An exact copy of all the data, minus the images, is required.

[[ DATA SECTION open ]]

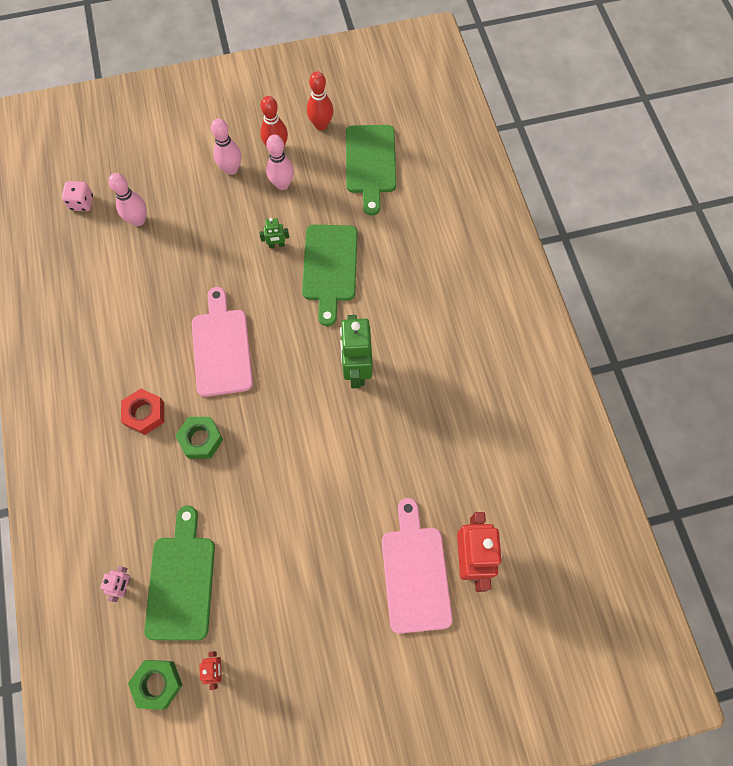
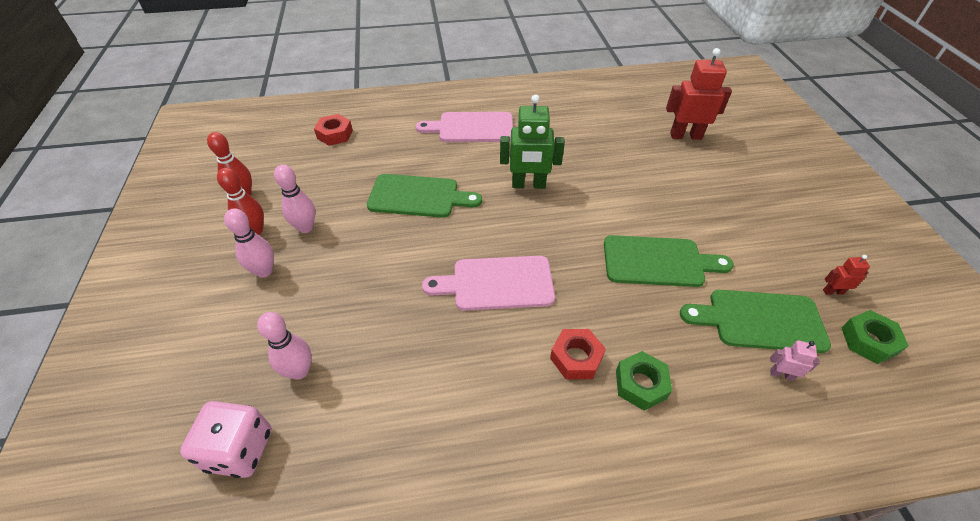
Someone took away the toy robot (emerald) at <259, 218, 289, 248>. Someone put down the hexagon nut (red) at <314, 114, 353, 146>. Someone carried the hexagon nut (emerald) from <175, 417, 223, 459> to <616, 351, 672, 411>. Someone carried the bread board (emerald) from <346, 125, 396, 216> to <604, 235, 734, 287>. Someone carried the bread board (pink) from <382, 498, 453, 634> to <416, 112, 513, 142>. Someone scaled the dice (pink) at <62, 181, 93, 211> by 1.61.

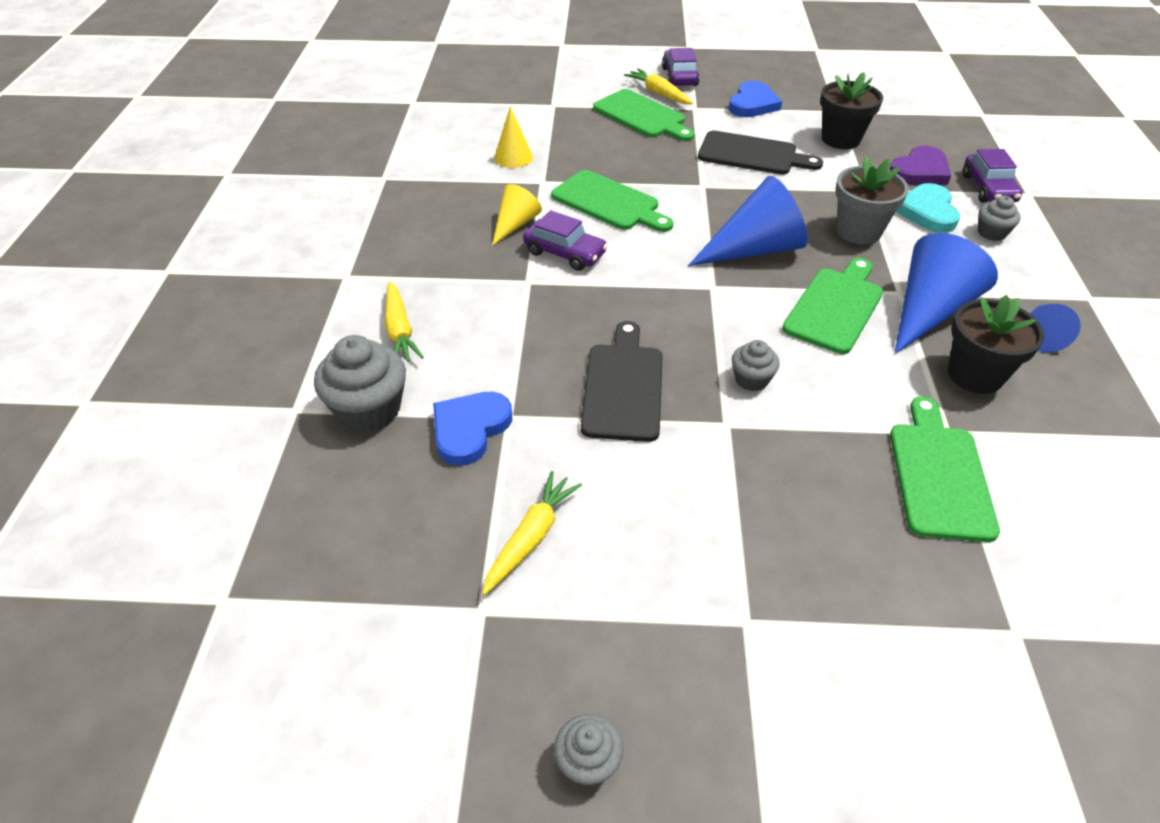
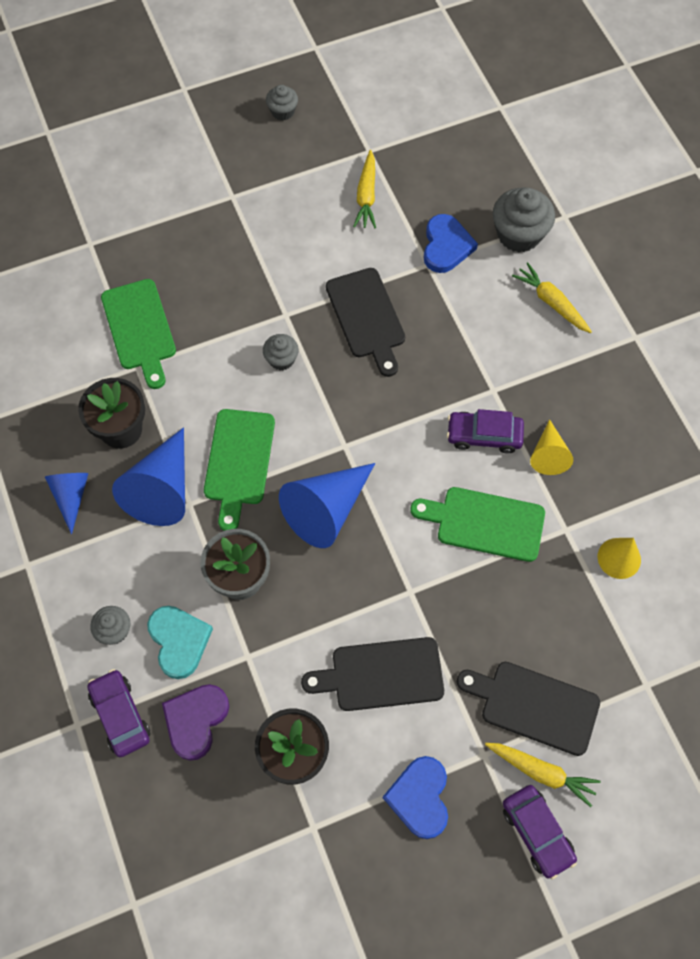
Someone repainted the bread board (emerald) at <593, 89, 695, 141>, which became the bread board (jet-black) at <457, 662, 600, 756>.

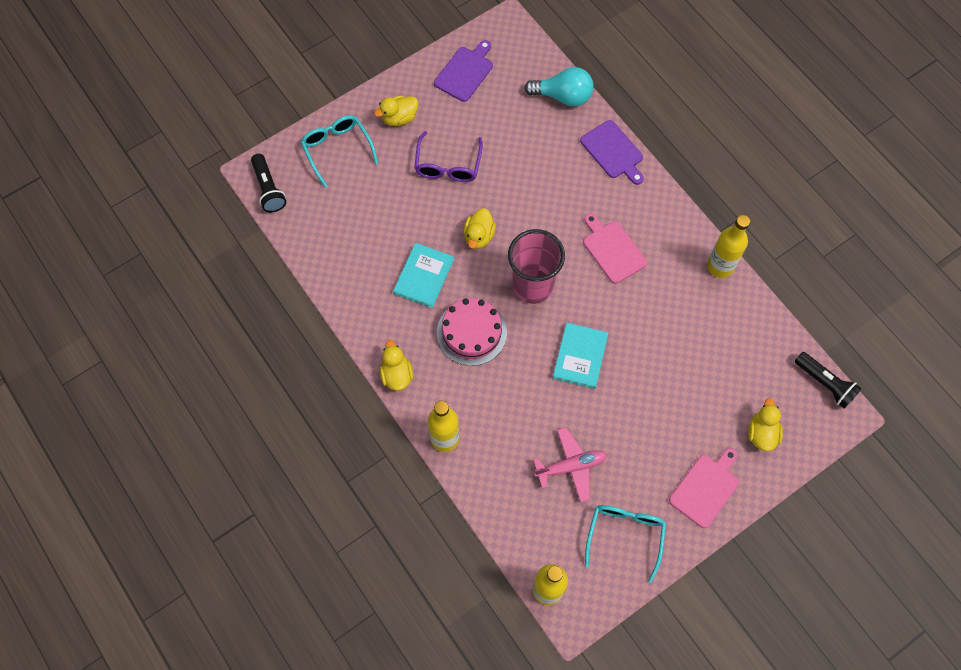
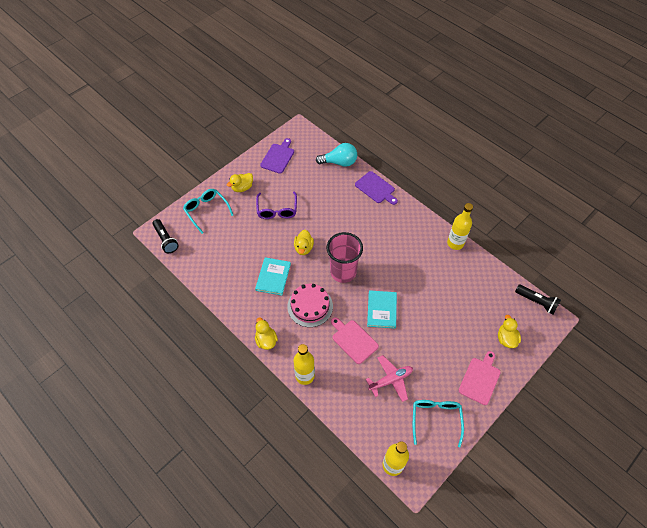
Someone carried the bread board (pink) from <583, 213, 647, 284> to <331, 317, 379, 364>.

[[ DATA SECTION closed ]]

◆ **RESULT OF THE EXERCISE**
Someone took away the toy robot (emerald) at <259, 218, 289, 248>. Someone put down the hexagon nut (red) at <314, 114, 353, 146>. Someone carried the hexagon nut (emerald) from <175, 417, 223, 459> to <616, 351, 672, 411>. Someone carried the bread board (emerald) from <346, 125, 396, 216> to <604, 235, 734, 287>. Someone carried the bread board (pink) from <382, 498, 453, 634> to <416, 112, 513, 142>. Someone scaled the dice (pink) at <62, 181, 93, 211> by 1.61.

Someone repainted the bread board (emerald) at <593, 89, 695, 141>, which became the bread board (jet-black) at <457, 662, 600, 756>.

Someone carried the bread board (pink) from <583, 213, 647, 284> to <331, 317, 379, 364>.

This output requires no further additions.